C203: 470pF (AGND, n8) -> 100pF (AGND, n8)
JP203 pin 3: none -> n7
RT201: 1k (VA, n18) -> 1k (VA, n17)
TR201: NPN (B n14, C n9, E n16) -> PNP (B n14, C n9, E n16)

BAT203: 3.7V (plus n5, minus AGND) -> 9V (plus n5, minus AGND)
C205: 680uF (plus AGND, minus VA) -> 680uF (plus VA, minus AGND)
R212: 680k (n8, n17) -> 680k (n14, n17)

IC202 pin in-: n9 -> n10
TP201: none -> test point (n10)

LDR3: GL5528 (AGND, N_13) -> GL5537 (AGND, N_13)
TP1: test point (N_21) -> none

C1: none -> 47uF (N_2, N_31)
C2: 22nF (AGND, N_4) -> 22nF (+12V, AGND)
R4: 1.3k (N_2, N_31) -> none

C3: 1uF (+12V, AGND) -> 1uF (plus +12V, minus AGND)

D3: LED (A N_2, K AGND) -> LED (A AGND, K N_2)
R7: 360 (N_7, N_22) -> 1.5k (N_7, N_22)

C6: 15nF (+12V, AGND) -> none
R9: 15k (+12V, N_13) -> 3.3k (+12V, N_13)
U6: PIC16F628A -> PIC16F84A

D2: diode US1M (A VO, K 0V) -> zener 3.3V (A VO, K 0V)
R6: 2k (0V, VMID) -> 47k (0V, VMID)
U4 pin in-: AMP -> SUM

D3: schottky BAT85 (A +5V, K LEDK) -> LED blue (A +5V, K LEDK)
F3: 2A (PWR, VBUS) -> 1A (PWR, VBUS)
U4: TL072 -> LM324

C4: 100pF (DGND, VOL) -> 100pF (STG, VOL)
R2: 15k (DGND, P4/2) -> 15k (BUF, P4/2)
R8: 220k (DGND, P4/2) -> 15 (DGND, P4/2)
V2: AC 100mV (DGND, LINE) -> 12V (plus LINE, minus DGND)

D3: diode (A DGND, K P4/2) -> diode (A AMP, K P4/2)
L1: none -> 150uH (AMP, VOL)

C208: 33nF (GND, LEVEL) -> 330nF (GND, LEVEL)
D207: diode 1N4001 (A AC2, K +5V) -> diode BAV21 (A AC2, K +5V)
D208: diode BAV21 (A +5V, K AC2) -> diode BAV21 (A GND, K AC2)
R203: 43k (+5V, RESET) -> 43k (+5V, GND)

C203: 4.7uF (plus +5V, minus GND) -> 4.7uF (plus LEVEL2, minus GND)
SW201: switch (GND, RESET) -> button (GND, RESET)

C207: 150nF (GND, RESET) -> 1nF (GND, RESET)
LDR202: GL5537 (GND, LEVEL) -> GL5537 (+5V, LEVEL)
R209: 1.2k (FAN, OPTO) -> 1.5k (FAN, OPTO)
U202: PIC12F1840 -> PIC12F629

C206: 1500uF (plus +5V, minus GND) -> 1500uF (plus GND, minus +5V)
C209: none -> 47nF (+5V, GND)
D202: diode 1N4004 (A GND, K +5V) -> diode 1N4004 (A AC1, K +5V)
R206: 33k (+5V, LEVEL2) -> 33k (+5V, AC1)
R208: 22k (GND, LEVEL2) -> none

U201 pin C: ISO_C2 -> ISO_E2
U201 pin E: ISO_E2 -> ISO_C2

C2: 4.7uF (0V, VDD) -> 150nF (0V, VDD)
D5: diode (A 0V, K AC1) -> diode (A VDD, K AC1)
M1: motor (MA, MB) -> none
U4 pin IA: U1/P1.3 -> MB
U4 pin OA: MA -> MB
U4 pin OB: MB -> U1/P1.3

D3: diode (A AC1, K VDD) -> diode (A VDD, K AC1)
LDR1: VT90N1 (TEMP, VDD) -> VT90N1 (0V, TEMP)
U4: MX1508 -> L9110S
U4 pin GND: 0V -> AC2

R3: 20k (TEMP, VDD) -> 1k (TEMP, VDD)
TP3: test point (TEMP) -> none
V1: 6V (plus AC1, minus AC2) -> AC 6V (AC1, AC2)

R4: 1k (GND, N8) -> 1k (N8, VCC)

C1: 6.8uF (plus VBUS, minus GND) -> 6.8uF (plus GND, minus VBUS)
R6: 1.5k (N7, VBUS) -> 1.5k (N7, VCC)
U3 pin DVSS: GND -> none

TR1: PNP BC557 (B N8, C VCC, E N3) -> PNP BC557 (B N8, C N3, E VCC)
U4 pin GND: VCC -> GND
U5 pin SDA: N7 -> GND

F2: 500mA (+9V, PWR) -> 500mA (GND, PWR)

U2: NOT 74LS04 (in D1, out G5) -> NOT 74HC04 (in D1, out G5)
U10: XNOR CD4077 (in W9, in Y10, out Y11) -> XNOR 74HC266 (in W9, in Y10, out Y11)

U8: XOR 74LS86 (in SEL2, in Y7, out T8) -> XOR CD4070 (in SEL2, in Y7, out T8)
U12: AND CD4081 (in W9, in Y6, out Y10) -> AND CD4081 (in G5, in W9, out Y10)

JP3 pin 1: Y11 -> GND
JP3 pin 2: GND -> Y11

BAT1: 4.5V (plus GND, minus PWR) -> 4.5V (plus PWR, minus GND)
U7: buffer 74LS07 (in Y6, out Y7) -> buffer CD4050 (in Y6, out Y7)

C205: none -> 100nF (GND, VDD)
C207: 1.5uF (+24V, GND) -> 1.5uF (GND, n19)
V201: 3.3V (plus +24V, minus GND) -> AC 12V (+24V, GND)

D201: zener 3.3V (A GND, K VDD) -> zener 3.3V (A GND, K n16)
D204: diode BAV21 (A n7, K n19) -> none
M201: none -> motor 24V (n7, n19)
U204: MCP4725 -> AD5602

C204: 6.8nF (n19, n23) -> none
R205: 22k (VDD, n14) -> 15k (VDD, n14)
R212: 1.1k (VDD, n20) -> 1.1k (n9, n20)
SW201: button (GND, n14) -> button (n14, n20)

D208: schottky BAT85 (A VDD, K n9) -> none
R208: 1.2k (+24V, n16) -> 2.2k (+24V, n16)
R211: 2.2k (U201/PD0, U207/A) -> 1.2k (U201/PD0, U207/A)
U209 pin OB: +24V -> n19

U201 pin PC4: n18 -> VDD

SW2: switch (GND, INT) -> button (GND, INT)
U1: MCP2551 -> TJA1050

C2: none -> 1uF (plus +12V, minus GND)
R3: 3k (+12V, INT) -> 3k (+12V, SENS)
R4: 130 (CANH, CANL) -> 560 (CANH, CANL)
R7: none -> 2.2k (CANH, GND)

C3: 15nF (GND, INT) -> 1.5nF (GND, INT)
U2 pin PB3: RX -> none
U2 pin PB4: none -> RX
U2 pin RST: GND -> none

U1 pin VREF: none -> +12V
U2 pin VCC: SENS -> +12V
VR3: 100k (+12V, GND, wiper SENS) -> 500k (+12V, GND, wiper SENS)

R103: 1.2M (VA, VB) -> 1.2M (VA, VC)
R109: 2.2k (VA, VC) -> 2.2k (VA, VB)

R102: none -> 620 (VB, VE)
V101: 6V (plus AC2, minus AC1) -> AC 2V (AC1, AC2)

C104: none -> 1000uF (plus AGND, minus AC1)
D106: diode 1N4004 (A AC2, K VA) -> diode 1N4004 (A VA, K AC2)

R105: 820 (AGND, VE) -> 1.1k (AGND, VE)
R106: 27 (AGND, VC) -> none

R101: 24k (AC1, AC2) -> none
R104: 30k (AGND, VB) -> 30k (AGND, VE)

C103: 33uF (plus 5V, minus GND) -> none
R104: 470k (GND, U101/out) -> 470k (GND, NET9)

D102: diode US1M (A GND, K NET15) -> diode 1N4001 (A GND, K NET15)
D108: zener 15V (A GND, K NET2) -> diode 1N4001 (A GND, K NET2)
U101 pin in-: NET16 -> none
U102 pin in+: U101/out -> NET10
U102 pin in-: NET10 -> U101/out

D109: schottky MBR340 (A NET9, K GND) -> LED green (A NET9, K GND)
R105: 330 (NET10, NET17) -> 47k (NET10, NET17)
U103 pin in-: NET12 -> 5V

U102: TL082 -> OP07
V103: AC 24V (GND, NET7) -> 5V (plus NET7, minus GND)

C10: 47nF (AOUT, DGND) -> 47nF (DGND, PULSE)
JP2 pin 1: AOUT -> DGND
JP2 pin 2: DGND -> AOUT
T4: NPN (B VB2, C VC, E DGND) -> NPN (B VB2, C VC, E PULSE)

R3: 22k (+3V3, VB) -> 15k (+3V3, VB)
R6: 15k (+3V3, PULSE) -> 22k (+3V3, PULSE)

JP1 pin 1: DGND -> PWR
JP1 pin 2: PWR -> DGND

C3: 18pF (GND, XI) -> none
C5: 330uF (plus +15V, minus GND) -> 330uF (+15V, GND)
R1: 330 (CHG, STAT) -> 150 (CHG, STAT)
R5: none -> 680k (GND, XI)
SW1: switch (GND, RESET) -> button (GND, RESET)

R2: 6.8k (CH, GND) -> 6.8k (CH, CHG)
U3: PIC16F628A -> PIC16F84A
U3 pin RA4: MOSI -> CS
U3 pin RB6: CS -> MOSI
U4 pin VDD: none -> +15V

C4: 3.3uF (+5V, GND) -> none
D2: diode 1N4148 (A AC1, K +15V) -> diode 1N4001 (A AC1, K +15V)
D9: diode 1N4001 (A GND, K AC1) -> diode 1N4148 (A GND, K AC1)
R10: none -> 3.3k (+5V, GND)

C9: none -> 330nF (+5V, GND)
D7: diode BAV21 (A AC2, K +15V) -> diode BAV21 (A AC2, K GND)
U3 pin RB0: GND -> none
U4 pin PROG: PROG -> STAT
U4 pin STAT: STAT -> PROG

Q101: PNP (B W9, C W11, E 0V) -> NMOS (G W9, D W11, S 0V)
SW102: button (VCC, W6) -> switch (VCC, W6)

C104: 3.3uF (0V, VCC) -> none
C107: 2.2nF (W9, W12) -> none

+ + + + + + +

◆ TASK DIRECTIONS: Through the line that holds "U6: PIC16F628A -> PIC16F84A", repeat the material above exactly, starting at its first line.

◆ FINISHED TASK:
C203: 470pF (AGND, n8) -> 100pF (AGND, n8)
JP203 pin 3: none -> n7
RT201: 1k (VA, n18) -> 1k (VA, n17)
TR201: NPN (B n14, C n9, E n16) -> PNP (B n14, C n9, E n16)

BAT203: 3.7V (plus n5, minus AGND) -> 9V (plus n5, minus AGND)
C205: 680uF (plus AGND, minus VA) -> 680uF (plus VA, minus AGND)
R212: 680k (n8, n17) -> 680k (n14, n17)

IC202 pin in-: n9 -> n10
TP201: none -> test point (n10)

LDR3: GL5528 (AGND, N_13) -> GL5537 (AGND, N_13)
TP1: test point (N_21) -> none

C1: none -> 47uF (N_2, N_31)
C2: 22nF (AGND, N_4) -> 22nF (+12V, AGND)
R4: 1.3k (N_2, N_31) -> none

C3: 1uF (+12V, AGND) -> 1uF (plus +12V, minus AGND)

D3: LED (A N_2, K AGND) -> LED (A AGND, K N_2)
R7: 360 (N_7, N_22) -> 1.5k (N_7, N_22)

C6: 15nF (+12V, AGND) -> none
R9: 15k (+12V, N_13) -> 3.3k (+12V, N_13)
U6: PIC16F628A -> PIC16F84A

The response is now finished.